**WHAT YOU ARE ASKED TO DO:** Which lines in the records below mention the word "Kapsel"? Copy each one out.

**LISTED RECORDS:**
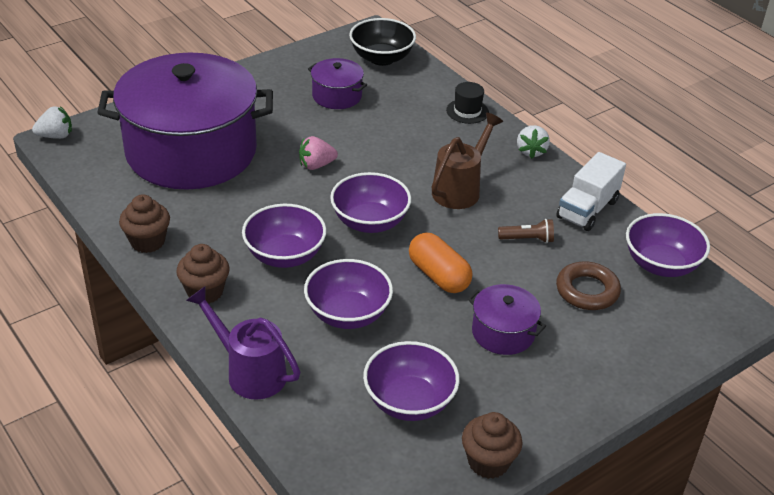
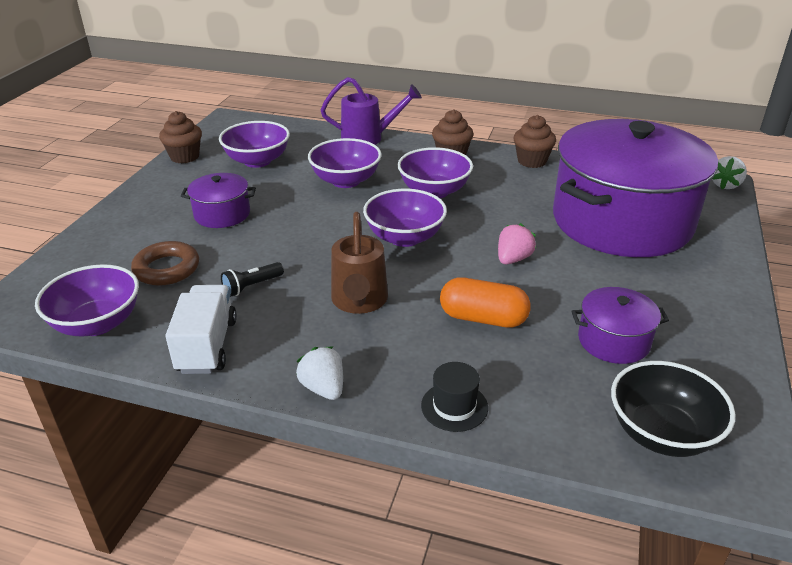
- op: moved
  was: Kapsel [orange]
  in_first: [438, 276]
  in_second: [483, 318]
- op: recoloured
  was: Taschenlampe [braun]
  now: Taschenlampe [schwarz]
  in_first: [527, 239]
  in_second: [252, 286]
* * *
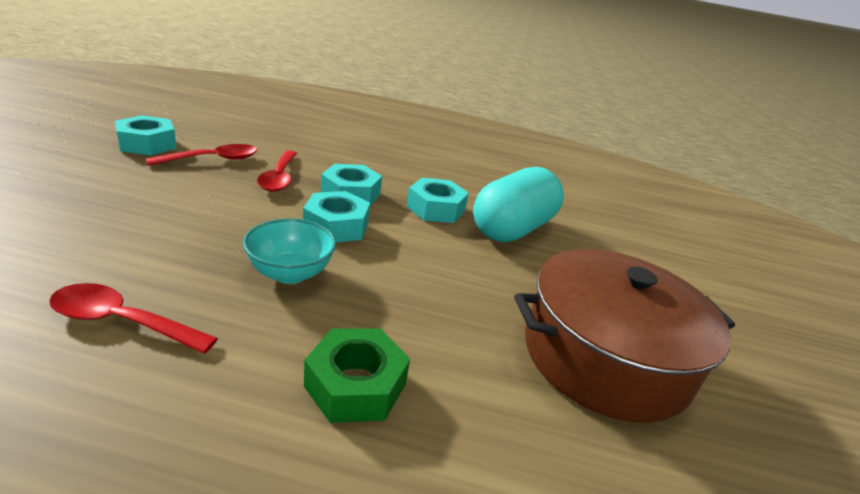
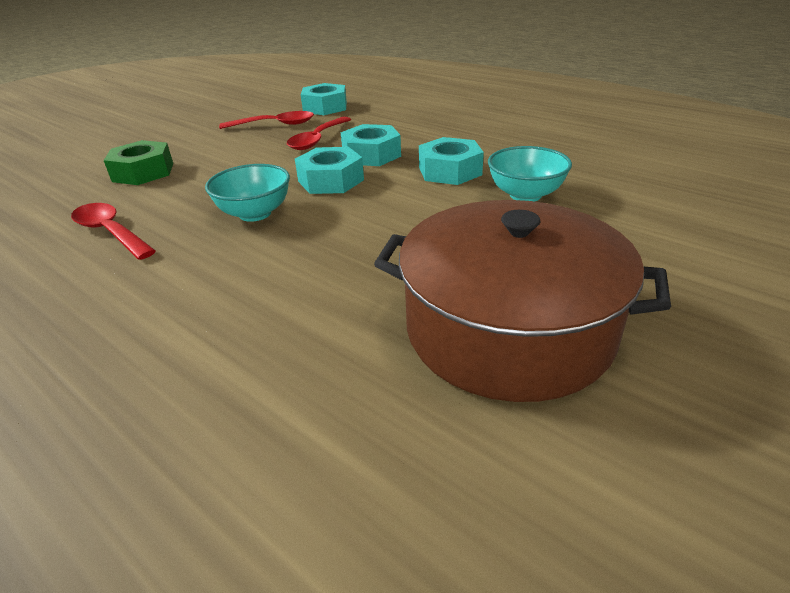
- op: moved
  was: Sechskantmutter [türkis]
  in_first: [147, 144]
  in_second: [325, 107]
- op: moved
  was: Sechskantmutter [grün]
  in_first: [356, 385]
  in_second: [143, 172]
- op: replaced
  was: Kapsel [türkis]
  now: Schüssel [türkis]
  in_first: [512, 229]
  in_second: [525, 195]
...
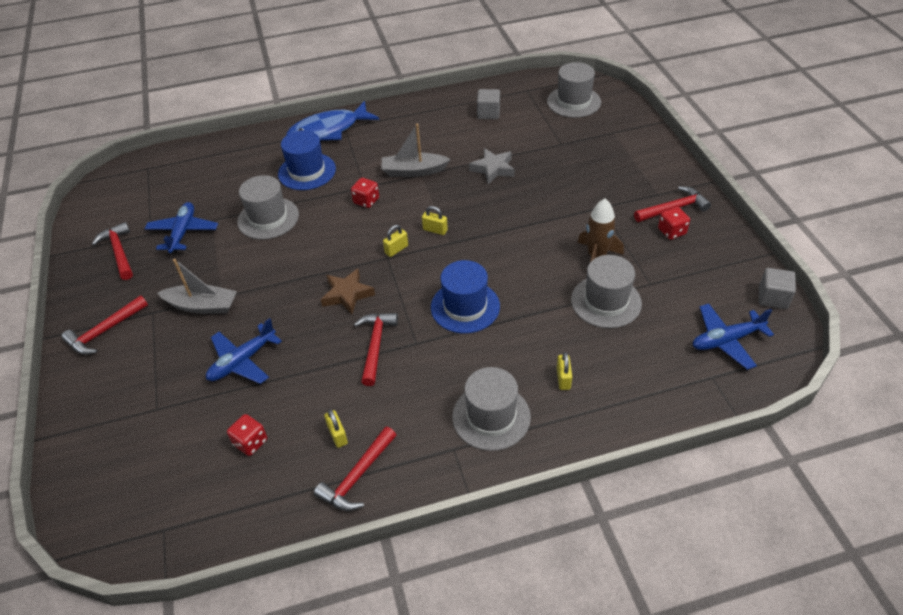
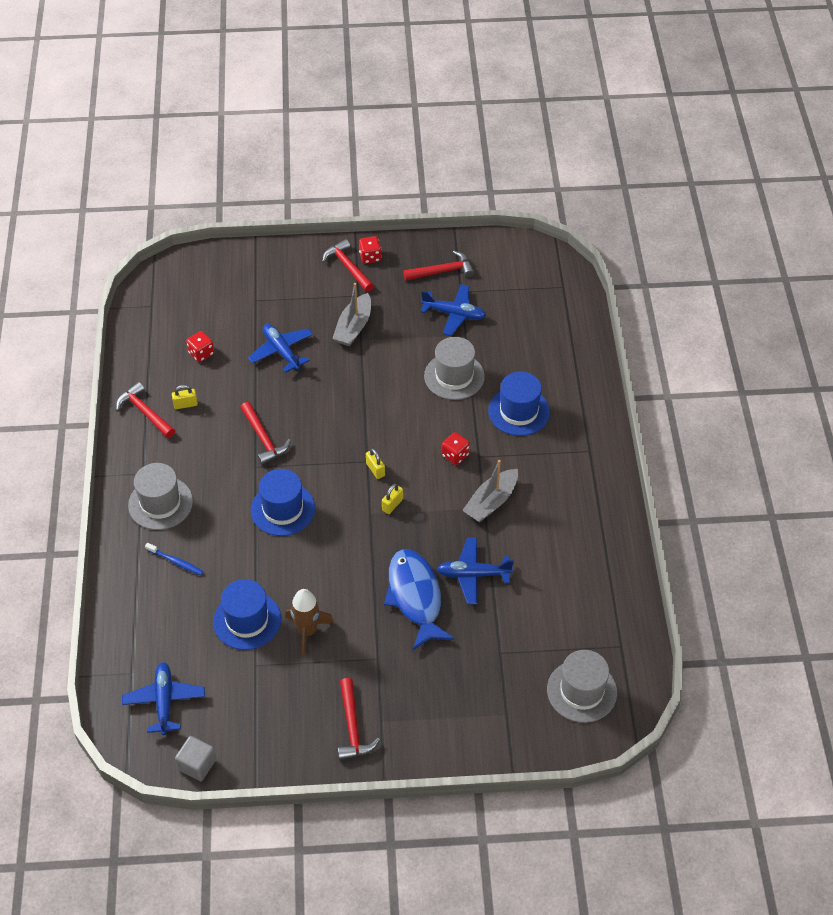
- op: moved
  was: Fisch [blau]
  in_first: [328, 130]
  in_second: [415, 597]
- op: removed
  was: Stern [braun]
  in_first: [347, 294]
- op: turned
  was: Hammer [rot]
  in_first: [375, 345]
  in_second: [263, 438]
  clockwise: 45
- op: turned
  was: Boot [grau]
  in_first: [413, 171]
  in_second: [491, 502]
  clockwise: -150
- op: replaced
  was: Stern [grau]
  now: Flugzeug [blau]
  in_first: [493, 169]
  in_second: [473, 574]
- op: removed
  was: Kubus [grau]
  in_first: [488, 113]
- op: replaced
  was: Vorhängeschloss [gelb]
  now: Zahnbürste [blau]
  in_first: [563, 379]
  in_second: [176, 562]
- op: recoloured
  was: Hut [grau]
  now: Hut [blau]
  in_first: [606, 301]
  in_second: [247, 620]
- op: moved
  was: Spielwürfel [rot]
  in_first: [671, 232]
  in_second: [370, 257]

**EXPECTED OUTPUT:**
  was: Kapsel [orange]
  was: Kapsel [türkis]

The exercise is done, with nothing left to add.